> Task:
Nothing but the lines below between the line holding "black soap dispenser: 5 -> 3" and the line holding "red fish: 5 -> 9", inclusive, should appear in the answer, each set down exactly.

> Supplied material:
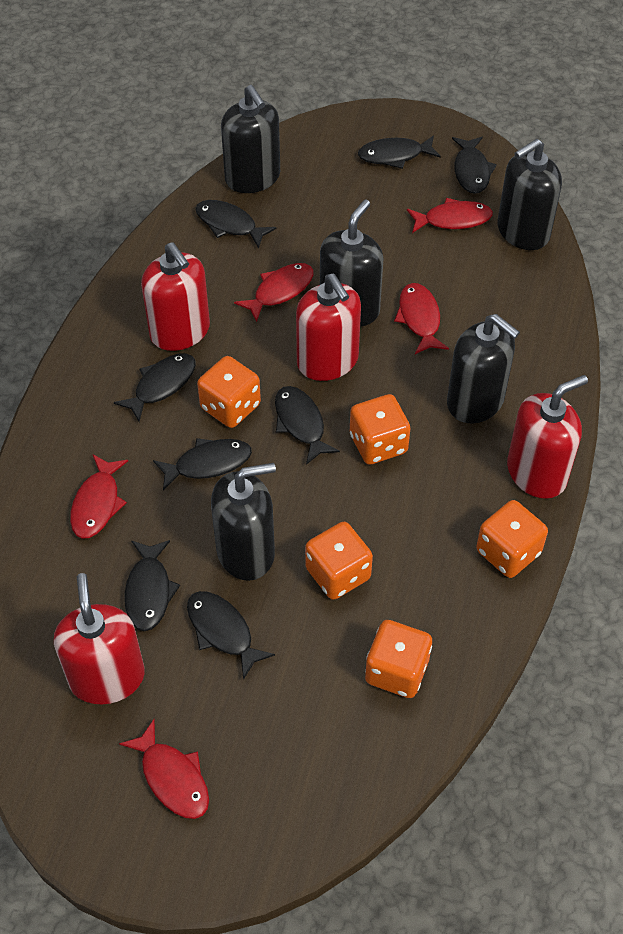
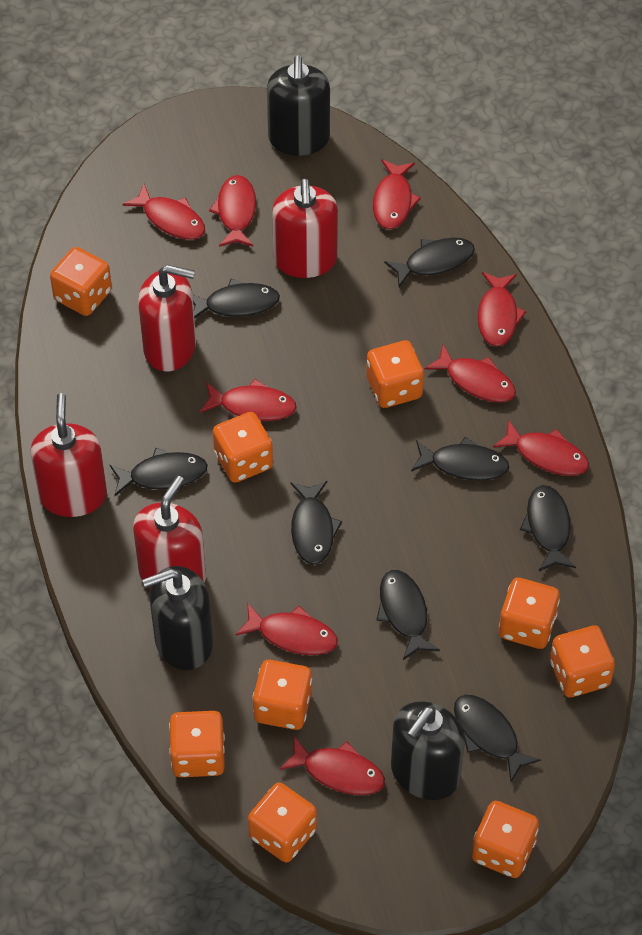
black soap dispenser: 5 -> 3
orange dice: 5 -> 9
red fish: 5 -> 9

* * *

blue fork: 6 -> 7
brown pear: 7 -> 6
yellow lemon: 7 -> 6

> Written reply:
black soap dispenser: 5 -> 3
orange dice: 5 -> 9
red fish: 5 -> 9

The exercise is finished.